• DATA SHOWN:
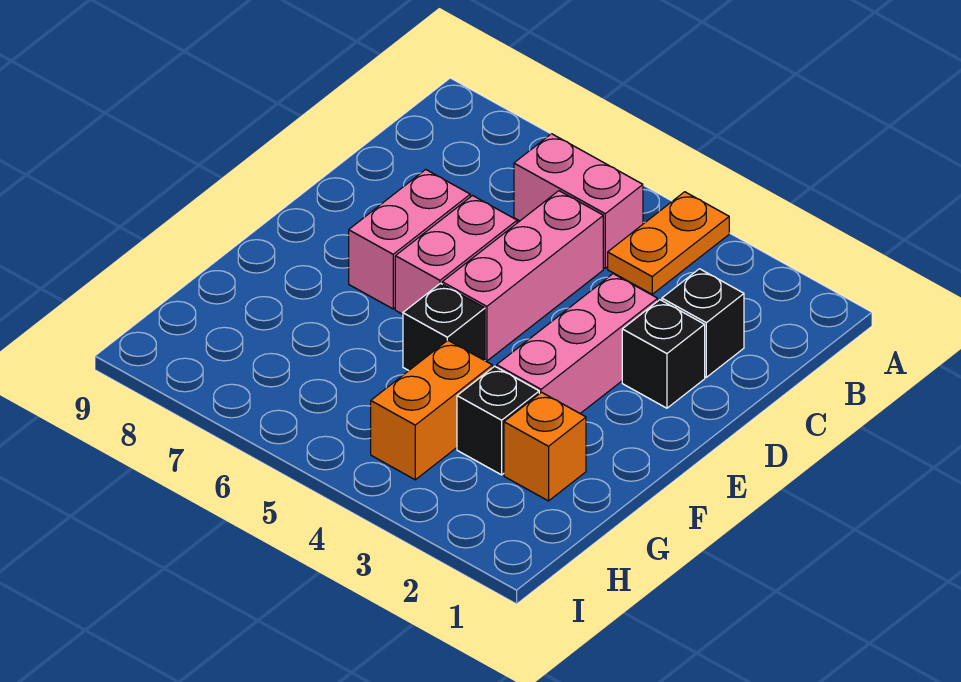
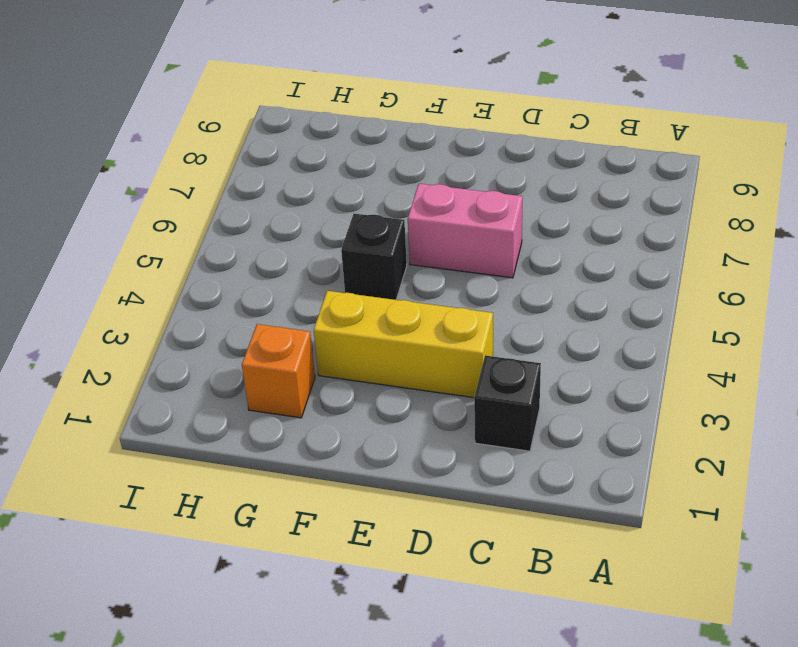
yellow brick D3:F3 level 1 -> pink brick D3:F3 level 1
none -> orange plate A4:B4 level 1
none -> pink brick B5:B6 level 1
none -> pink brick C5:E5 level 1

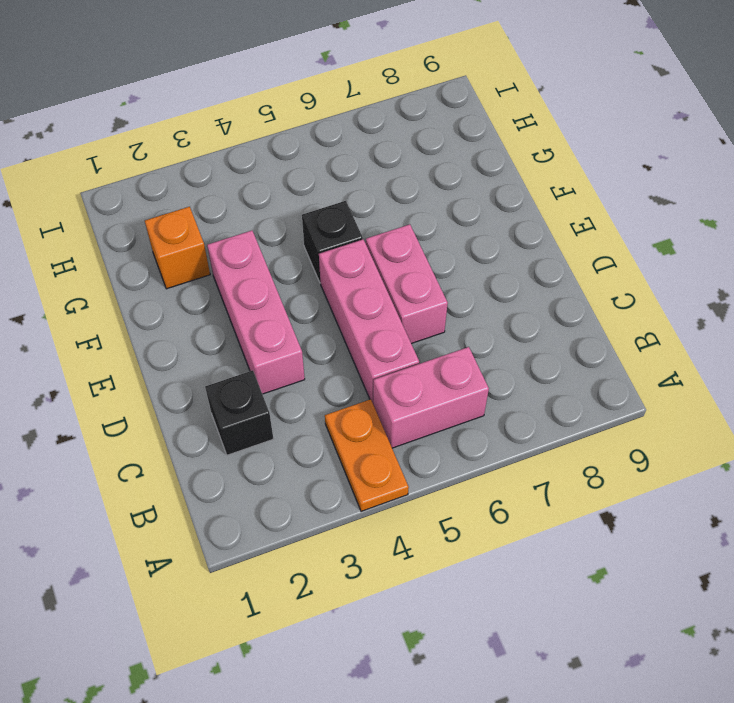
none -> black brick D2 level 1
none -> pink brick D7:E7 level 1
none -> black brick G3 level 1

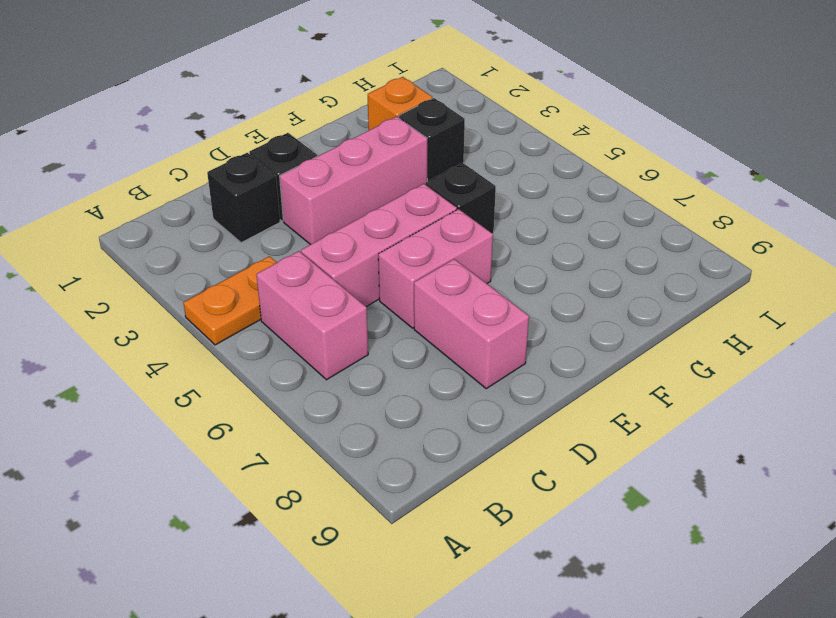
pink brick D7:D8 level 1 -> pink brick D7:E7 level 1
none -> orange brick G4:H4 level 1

• TASK DETAILS:
The entire listing above, word for word and without pictures, is what should be output.

• ANSWER TO THE PROBLEM:
yellow brick D3:F3 level 1 -> pink brick D3:F3 level 1
none -> orange plate A4:B4 level 1
none -> pink brick B5:B6 level 1
none -> pink brick C5:E5 level 1

none -> black brick D2 level 1
none -> pink brick D7:E7 level 1
none -> black brick G3 level 1

pink brick D7:D8 level 1 -> pink brick D7:E7 level 1
none -> orange brick G4:H4 level 1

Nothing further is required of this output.